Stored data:
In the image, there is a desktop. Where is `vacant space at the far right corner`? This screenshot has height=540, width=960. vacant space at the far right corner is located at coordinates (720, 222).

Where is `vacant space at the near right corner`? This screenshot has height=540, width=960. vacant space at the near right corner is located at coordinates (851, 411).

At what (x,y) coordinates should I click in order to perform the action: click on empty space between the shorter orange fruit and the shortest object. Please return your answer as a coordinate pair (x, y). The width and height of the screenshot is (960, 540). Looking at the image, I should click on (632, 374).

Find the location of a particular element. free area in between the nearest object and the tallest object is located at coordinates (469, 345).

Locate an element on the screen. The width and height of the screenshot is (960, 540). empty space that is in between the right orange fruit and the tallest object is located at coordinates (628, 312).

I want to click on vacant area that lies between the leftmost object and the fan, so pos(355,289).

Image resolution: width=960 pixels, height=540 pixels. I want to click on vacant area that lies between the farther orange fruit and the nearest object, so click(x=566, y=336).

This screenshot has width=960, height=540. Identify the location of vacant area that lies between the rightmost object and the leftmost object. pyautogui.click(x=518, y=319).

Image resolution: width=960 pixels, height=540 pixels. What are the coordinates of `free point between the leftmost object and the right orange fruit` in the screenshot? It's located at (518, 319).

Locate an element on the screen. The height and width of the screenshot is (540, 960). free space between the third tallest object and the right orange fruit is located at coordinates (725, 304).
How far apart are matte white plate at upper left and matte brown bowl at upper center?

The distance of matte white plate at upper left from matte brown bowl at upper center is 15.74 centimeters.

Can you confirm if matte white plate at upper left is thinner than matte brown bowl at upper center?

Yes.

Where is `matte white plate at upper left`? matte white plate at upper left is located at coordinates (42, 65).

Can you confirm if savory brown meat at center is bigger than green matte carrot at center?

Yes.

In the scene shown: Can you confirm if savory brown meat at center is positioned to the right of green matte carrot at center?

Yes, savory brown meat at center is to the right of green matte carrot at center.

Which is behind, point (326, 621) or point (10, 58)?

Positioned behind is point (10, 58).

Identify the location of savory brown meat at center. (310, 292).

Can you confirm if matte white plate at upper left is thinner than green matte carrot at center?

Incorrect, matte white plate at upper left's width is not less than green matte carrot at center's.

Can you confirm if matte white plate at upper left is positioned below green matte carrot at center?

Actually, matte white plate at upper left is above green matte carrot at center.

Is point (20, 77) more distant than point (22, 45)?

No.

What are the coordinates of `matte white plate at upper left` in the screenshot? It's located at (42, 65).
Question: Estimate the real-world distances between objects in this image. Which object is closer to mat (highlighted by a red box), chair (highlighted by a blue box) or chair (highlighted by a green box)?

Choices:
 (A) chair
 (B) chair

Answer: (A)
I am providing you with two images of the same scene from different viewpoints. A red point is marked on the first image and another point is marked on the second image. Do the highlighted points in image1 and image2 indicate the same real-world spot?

_Activity_
Reproduce the material above, substituting "matte white dish" for every occurrence of "matte white plate" and leaving everything else unchanged.

_Written response_
In the image, there is a desktop. Where is `vacant space at the far right corner`? This screenshot has height=540, width=960. vacant space at the far right corner is located at coordinates (720, 222).

Where is `vacant space at the near right corner`? This screenshot has height=540, width=960. vacant space at the near right corner is located at coordinates (851, 411).

At what (x,y) coordinates should I click in order to perform the action: click on empty space between the shorter orange fruit and the shortest object. Please return your answer as a coordinate pair (x, y). The width and height of the screenshot is (960, 540). Looking at the image, I should click on (632, 374).

Find the location of a particular element. free area in between the nearest object and the tallest object is located at coordinates (469, 345).

Locate an element on the screen. The width and height of the screenshot is (960, 540). empty space that is in between the right orange fruit and the tallest object is located at coordinates (628, 312).

I want to click on vacant area that lies between the leftmost object and the fan, so pos(355,289).

Image resolution: width=960 pixels, height=540 pixels. I want to click on vacant area that lies between the farther orange fruit and the nearest object, so click(x=566, y=336).

This screenshot has width=960, height=540. Identify the location of vacant area that lies between the rightmost object and the leftmost object. pyautogui.click(x=518, y=319).

Image resolution: width=960 pixels, height=540 pixels. What are the coordinates of `free point between the leftmost object and the right orange fruit` in the screenshot? It's located at (518, 319).

Locate an element on the screen. The height and width of the screenshot is (540, 960). free space between the third tallest object and the right orange fruit is located at coordinates (725, 304).
How far apart are matte white dish at upper left and matte brown bowl at upper center?

The distance of matte white dish at upper left from matte brown bowl at upper center is 15.74 centimeters.

Can you confirm if matte white dish at upper left is thinner than matte brown bowl at upper center?

Yes.

Where is `matte white dish at upper left`? matte white dish at upper left is located at coordinates (42, 65).

Can you confirm if savory brown meat at center is bigger than green matte carrot at center?

Yes.

In the scene shown: Can you confirm if savory brown meat at center is positioned to the right of green matte carrot at center?

Yes, savory brown meat at center is to the right of green matte carrot at center.

Which is behind, point (326, 621) or point (10, 58)?

Positioned behind is point (10, 58).

Identify the location of savory brown meat at center. (310, 292).

Can you confirm if matte white dish at upper left is thinner than green matte carrot at center?

Incorrect, matte white dish at upper left's width is not less than green matte carrot at center's.

Can you confirm if matte white dish at upper left is positioned below green matte carrot at center?

Actually, matte white dish at upper left is above green matte carrot at center.

Is point (20, 77) more distant than point (22, 45)?

No.

What are the coordinates of `matte white dish at upper left` in the screenshot? It's located at (42, 65).
Question: Estimate the real-world distances between objects in this image. Which object is closer to mat (highlighted by a red box), chair (highlighted by a blue box) or chair (highlighted by a green box)?

Choices:
 (A) chair
 (B) chair

Answer: (A)
I am providing you with two images of the same scene from different viewpoints. A red point is marked on the first image and another point is marked on the second image. Do the highlighted points in image1 and image2 indicate the same real-world spot?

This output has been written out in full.